## Directions
Transcribe, without any alteration, only the lines that begin at the line containing "red star: moved 26 px up" and run to the last line below.

(Colored geometric primitive data)
┌──
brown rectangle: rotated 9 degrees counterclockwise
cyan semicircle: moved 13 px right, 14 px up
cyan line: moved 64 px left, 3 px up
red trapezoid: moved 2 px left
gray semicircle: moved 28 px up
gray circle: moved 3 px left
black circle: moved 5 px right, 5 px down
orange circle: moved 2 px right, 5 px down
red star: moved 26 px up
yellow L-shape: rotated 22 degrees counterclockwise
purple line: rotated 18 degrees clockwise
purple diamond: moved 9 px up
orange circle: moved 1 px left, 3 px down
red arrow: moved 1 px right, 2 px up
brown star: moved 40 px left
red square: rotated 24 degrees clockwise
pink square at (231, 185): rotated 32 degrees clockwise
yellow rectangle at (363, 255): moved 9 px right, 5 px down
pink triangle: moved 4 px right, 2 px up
└──
## Exercise result
red star: moved 26 px up
yellow L-shape: rotated 22 degrees counterclockwise
purple line: rotated 18 degrees clockwise
purple diamond: moved 9 px up
orange circle: moved 1 px left, 3 px down
red arrow: moved 1 px right, 2 px up
brown star: moved 40 px left
red square: rotated 24 degrees clockwise
pink square at (231, 185): rotated 32 degrees clockwise
yellow rectangle at (363, 255): moved 9 px right, 5 px down
pink triangle: moved 4 px right, 2 px up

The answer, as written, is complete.